ASSIGNED TASK → Leave out the pictures and return every entry exactly as it appears.

........

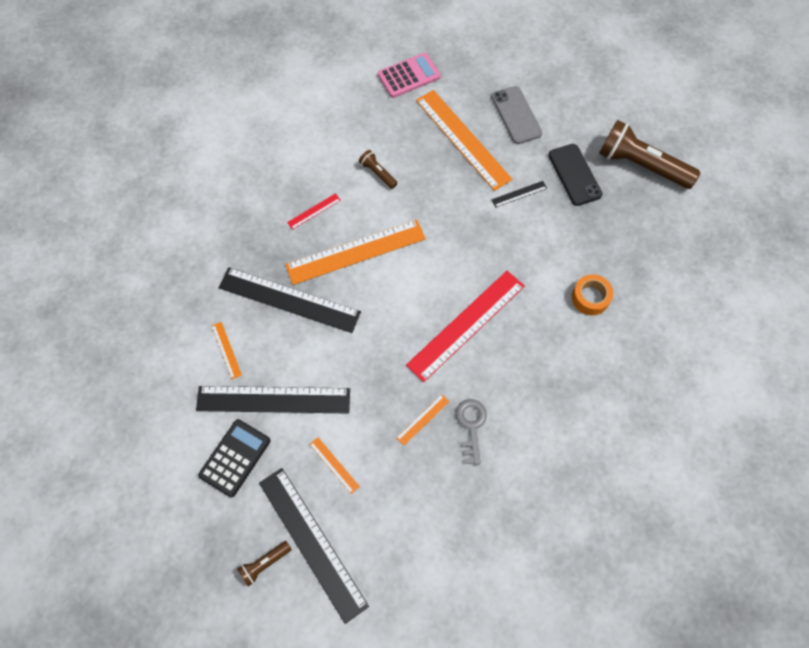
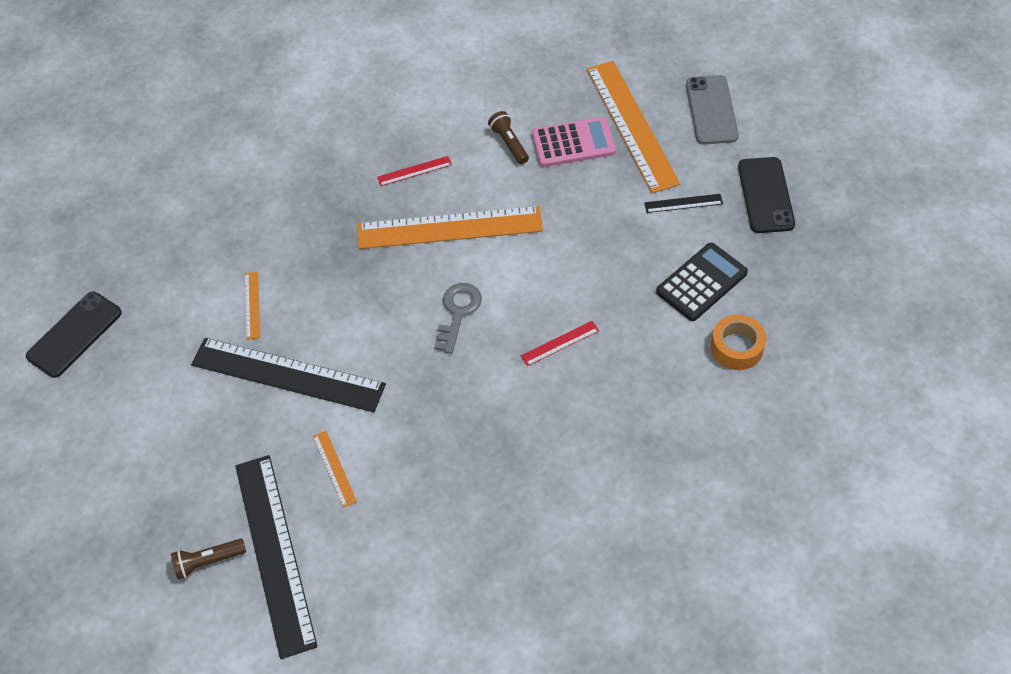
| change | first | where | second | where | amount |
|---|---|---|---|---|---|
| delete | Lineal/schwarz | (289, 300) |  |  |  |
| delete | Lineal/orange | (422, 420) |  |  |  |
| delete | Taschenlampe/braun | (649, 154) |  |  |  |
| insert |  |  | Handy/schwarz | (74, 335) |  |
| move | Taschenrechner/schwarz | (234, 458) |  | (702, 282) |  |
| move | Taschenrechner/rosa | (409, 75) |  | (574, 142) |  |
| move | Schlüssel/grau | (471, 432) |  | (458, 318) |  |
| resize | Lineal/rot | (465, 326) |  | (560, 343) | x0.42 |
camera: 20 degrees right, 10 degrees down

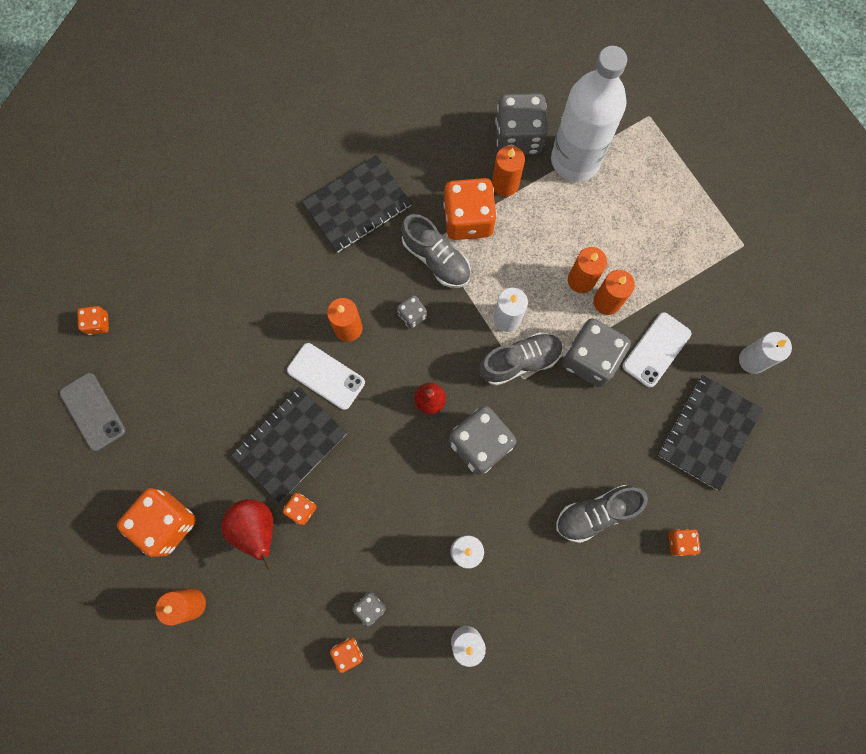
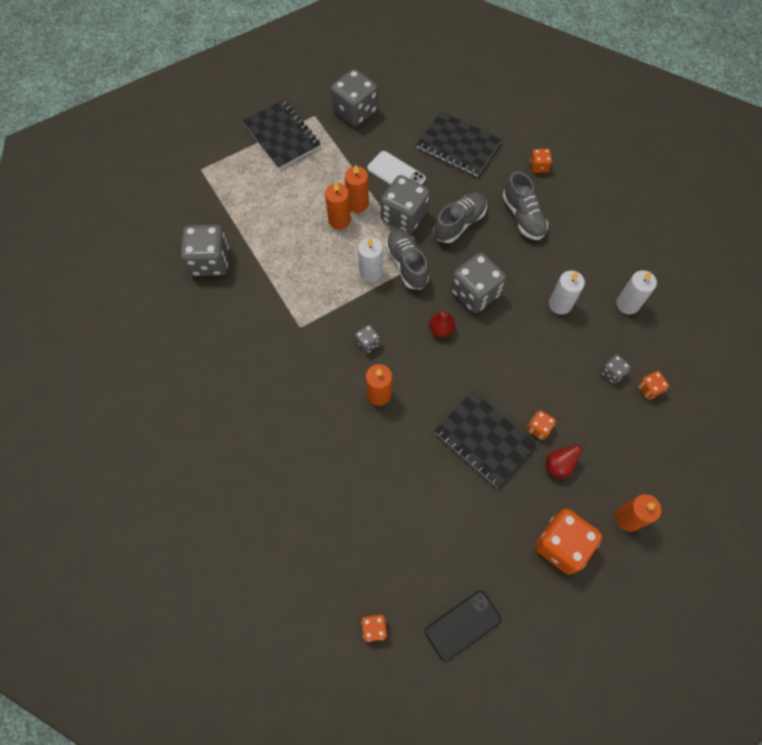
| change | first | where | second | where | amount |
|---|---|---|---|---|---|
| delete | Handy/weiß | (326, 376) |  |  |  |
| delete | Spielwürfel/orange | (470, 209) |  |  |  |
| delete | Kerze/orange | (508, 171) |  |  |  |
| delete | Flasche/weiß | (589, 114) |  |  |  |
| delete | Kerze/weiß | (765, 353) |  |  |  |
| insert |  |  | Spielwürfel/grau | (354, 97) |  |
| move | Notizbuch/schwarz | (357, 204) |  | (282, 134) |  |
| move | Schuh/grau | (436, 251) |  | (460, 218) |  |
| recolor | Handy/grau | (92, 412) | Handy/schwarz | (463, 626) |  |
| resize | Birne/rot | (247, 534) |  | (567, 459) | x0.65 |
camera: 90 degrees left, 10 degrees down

........

PROBLEM SOLUTION →
| change | first | where | second | where | amount |
|---|---|---|---|---|---|
| delete | Lineal/schwarz | (289, 300) |  |  |  |
| delete | Lineal/orange | (422, 420) |  |  |  |
| delete | Taschenlampe/braun | (649, 154) |  |  |  |
| insert |  |  | Handy/schwarz | (74, 335) |  |
| move | Taschenrechner/schwarz | (234, 458) |  | (702, 282) |  |
| move | Taschenrechner/rosa | (409, 75) |  | (574, 142) |  |
| move | Schlüssel/grau | (471, 432) |  | (458, 318) |  |
| resize | Lineal/rot | (465, 326) |  | (560, 343) | x0.42 |
camera: 20 degrees right, 10 degrees down

| change | first | where | second | where | amount |
|---|---|---|---|---|---|
| delete | Handy/weiß | (326, 376) |  |  |  |
| delete | Spielwürfel/orange | (470, 209) |  |  |  |
| delete | Kerze/orange | (508, 171) |  |  |  |
| delete | Flasche/weiß | (589, 114) |  |  |  |
| delete | Kerze/weiß | (765, 353) |  |  |  |
| insert |  |  | Spielwürfel/grau | (354, 97) |  |
| move | Notizbuch/schwarz | (357, 204) |  | (282, 134) |  |
| move | Schuh/grau | (436, 251) |  | (460, 218) |  |
| recolor | Handy/grau | (92, 412) | Handy/schwarz | (463, 626) |  |
| resize | Birne/rot | (247, 534) |  | (567, 459) | x0.65 |
camera: 90 degrees left, 10 degrees down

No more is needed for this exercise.